** Opening Data to use block **
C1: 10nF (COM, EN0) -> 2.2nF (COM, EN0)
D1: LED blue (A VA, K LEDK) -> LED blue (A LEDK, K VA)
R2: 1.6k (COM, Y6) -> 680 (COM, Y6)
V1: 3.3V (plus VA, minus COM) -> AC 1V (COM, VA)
** Closing Data to use block **
** Opening Data to use block **
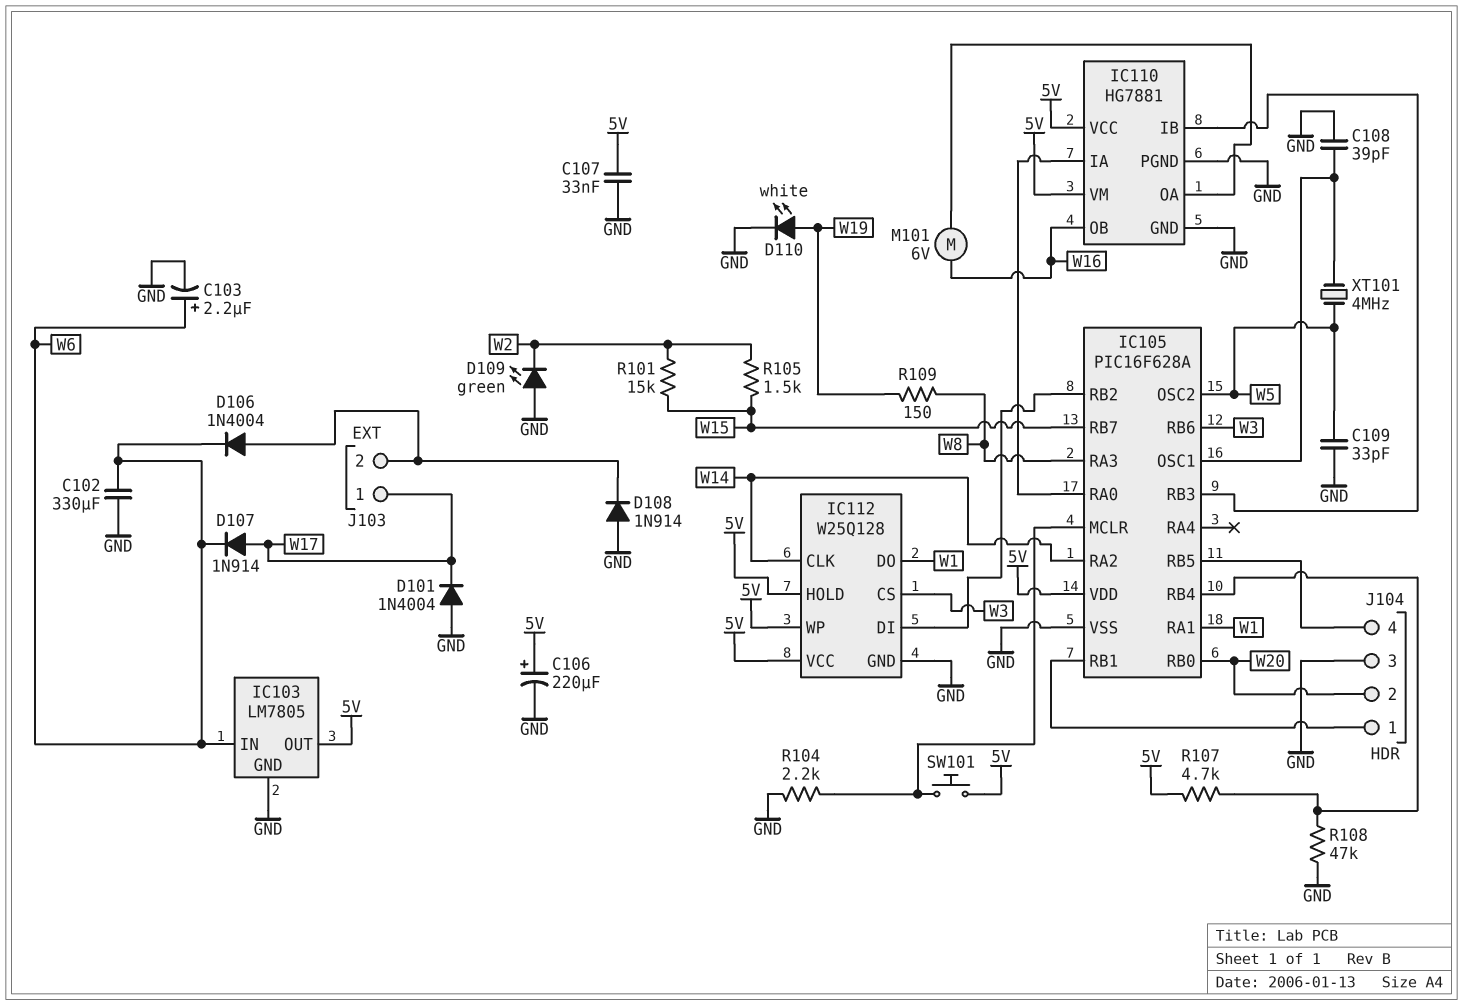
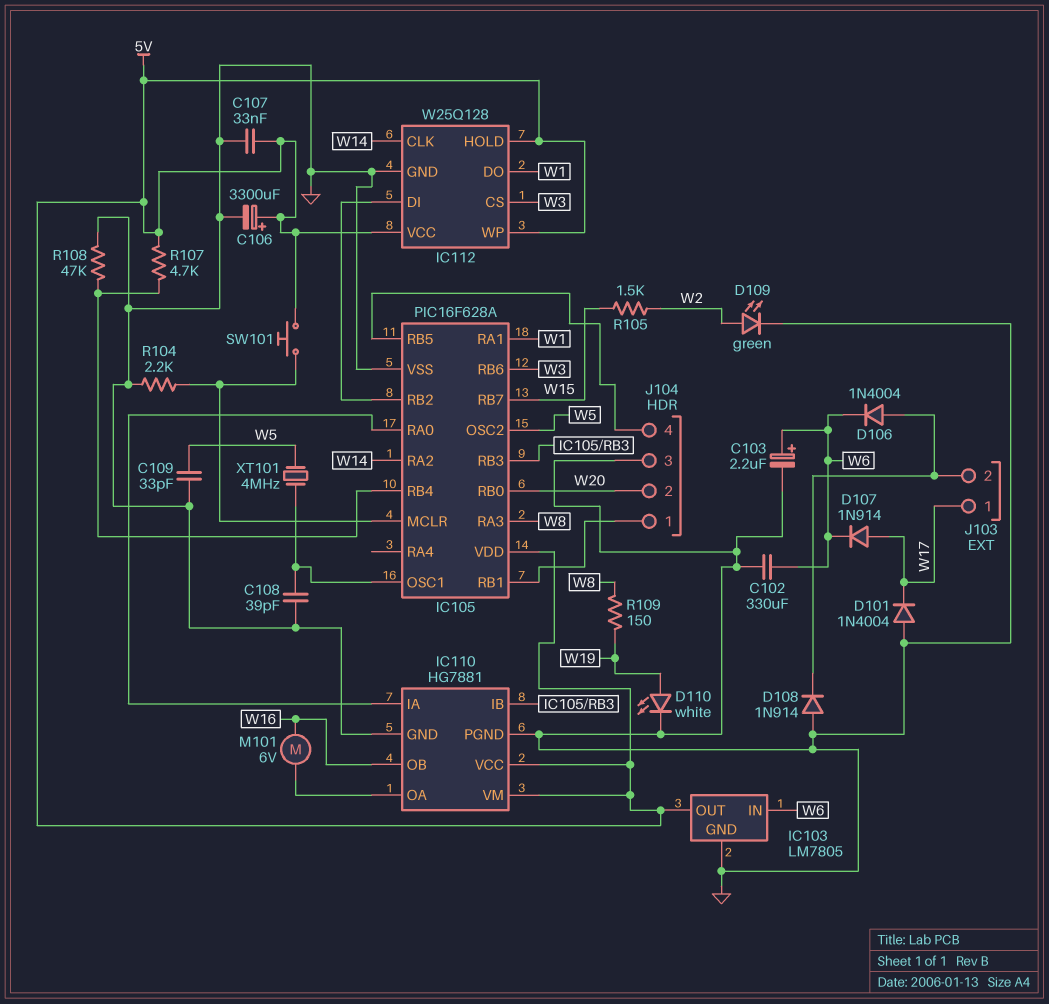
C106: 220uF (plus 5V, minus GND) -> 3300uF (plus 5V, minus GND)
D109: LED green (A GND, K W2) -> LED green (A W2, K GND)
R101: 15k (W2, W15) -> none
** Closing Data to use block **
* [Task to carry out]: From the entries above, return exactly the line containing "C1: 10nF (COM, EN0) -> 2.2nF (COM, EN0)", the line containing "V1: 3.3V (plus", and all lines between, and nothing else.

* [Response area]:
C1: 10nF (COM, EN0) -> 2.2nF (COM, EN0)
D1: LED blue (A VA, K LEDK) -> LED blue (A LEDK, K VA)
R2: 1.6k (COM, Y6) -> 680 (COM, Y6)
V1: 3.3V (plus VA, minus COM) -> AC 1V (COM, VA)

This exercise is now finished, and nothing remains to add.